──────── Data for processing ────────

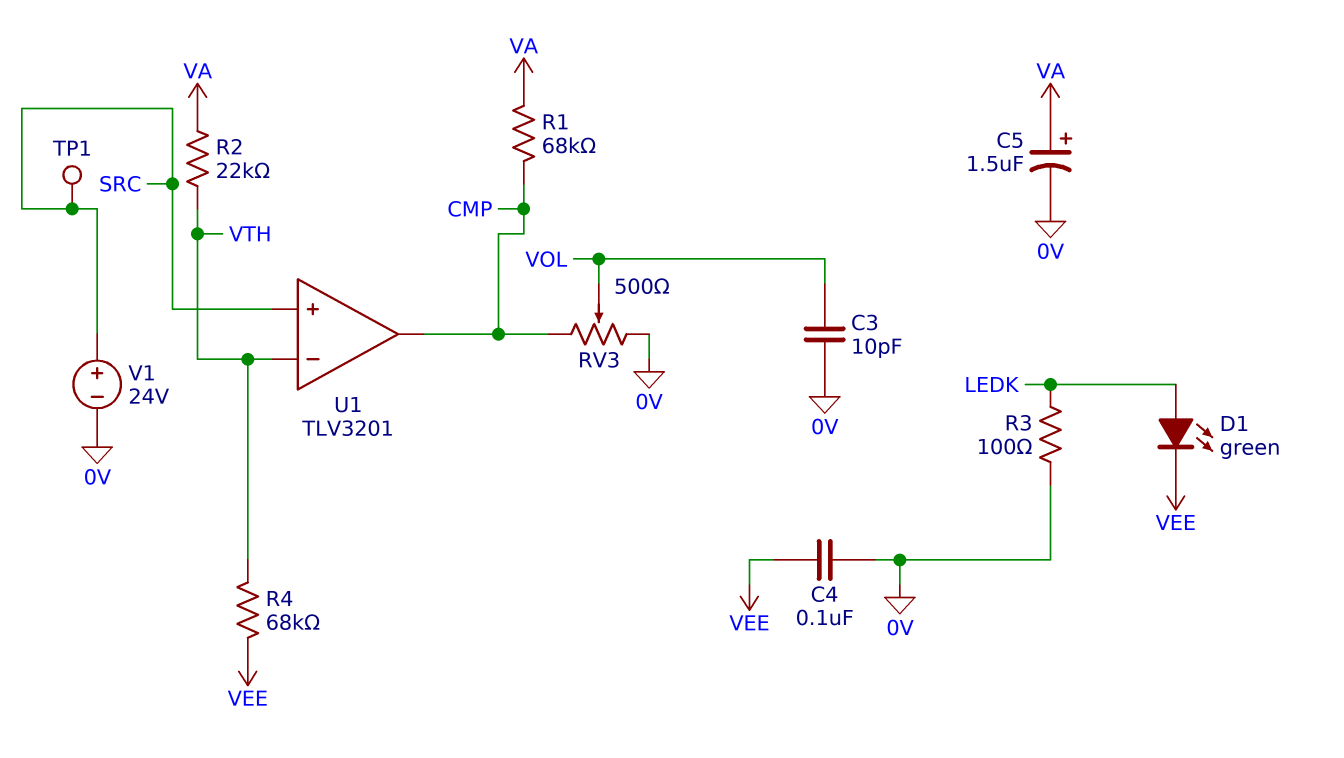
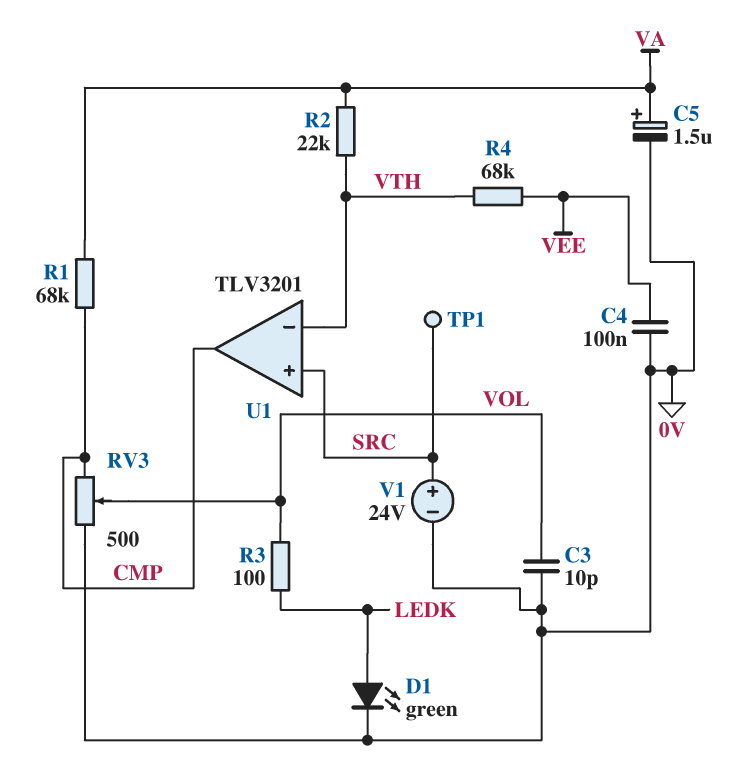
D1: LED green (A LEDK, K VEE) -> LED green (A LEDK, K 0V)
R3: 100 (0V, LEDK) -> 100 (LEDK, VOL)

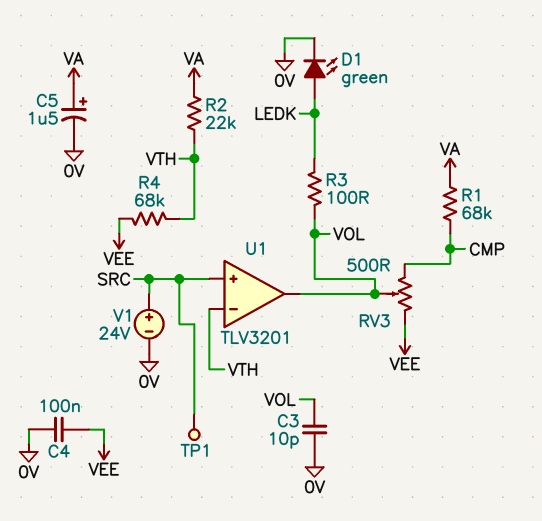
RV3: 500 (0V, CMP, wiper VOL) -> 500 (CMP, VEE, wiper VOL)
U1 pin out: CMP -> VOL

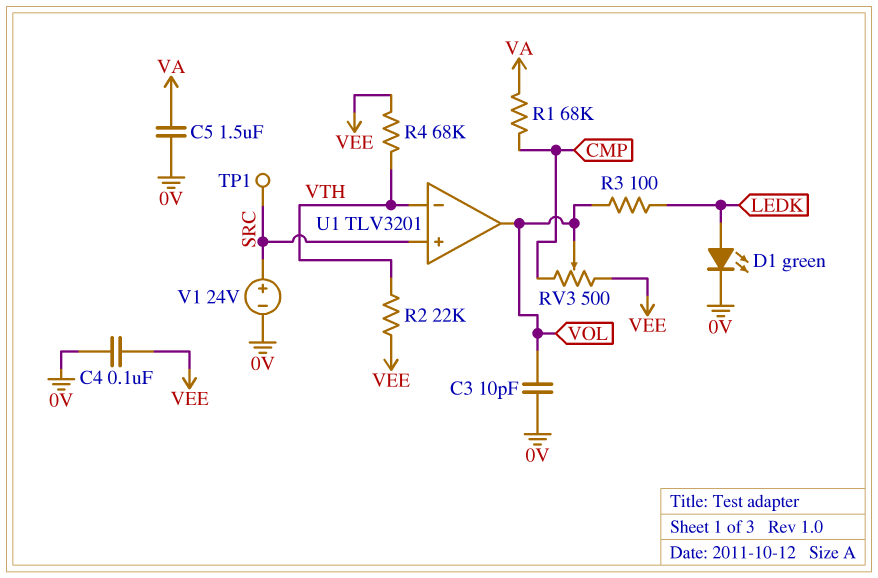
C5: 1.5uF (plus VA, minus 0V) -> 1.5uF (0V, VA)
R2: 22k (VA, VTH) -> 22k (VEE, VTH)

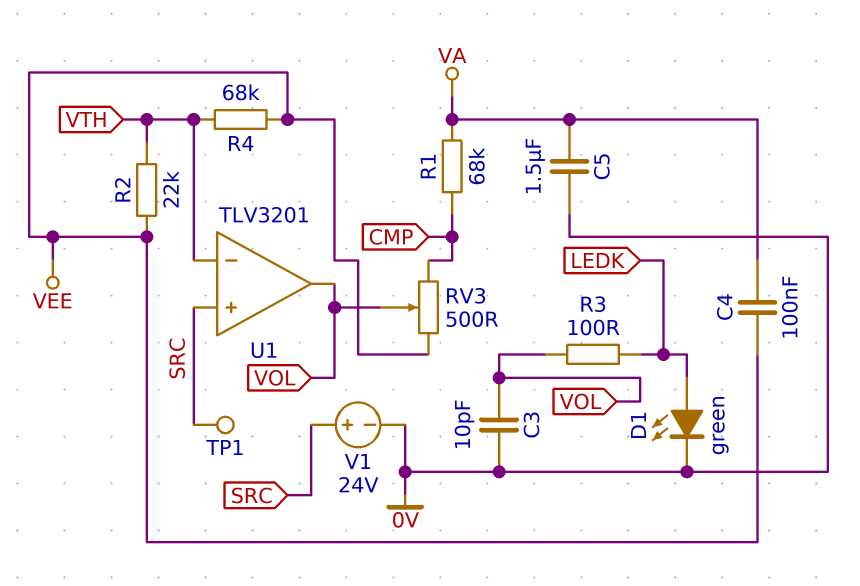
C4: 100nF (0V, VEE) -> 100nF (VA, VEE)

────────
──────── Data for processing ────────

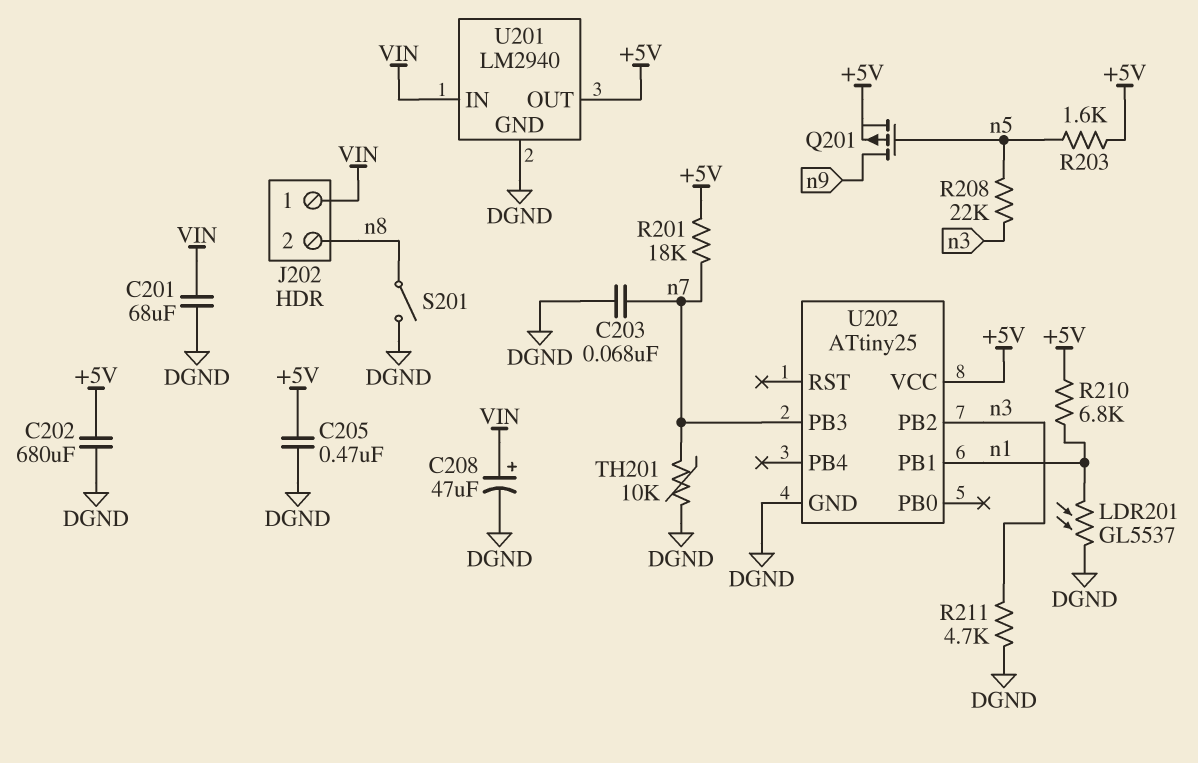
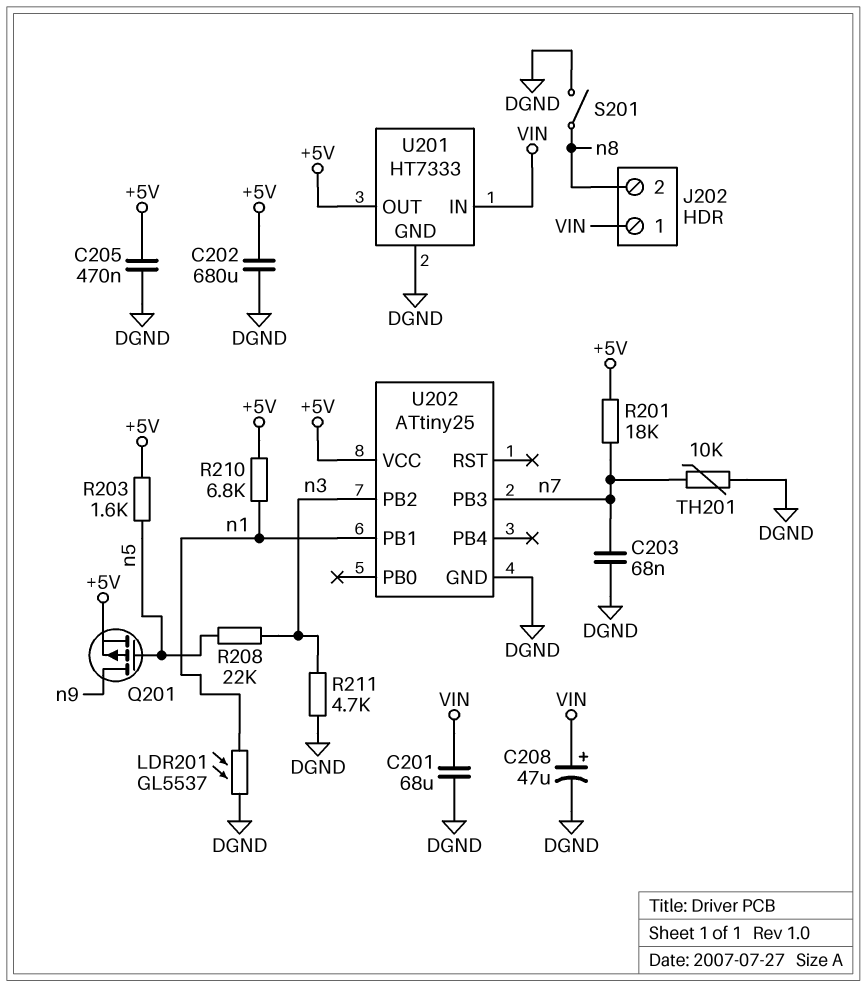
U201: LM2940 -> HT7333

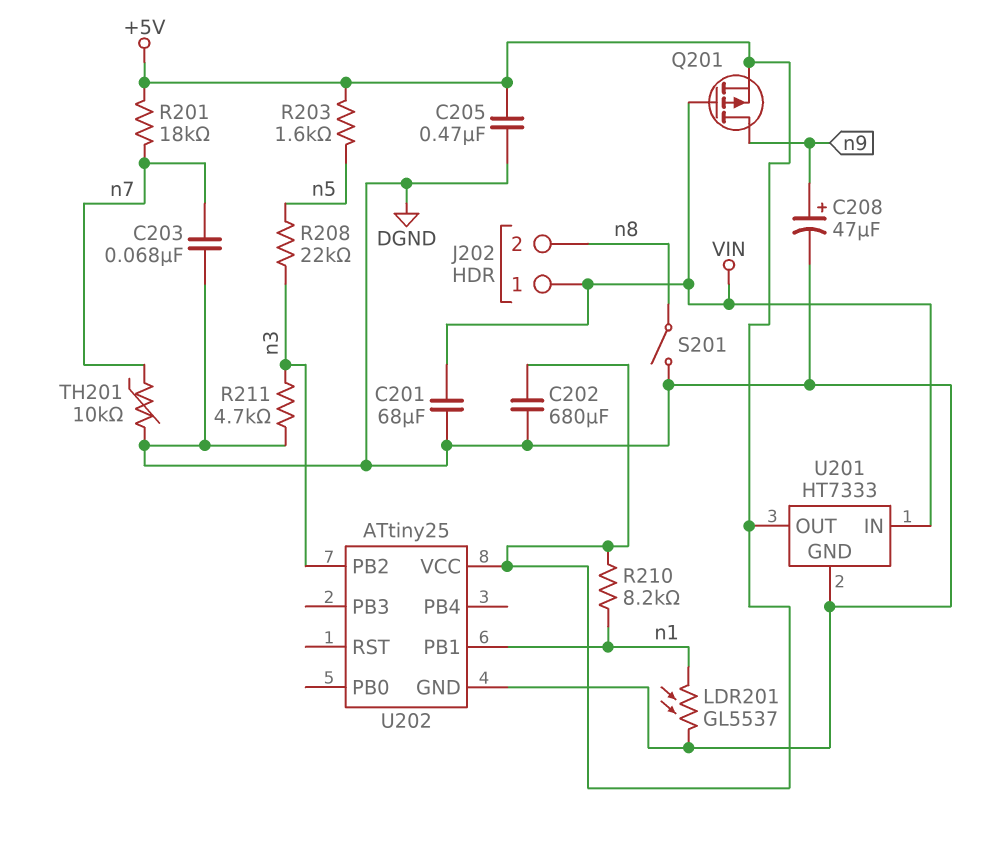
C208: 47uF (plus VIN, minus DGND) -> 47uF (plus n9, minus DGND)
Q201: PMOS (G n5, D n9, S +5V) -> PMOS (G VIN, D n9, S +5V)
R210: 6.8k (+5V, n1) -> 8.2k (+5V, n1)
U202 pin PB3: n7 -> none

────────

• _Prompt_
Beginning at the line above that contains "RV3: 500 (0V, CMP, wiper" and going on through the line that contains "C4: 100nF (0V, VEE) -> 100nF (VA, VEE)", please copy every line exactly, leaving the pictures out and adding nothing.

• _Reply to the task_
RV3: 500 (0V, CMP, wiper VOL) -> 500 (CMP, VEE, wiper VOL)
U1 pin out: CMP -> VOL

C5: 1.5uF (plus VA, minus 0V) -> 1.5uF (0V, VA)
R2: 22k (VA, VTH) -> 22k (VEE, VTH)

C4: 100nF (0V, VEE) -> 100nF (VA, VEE)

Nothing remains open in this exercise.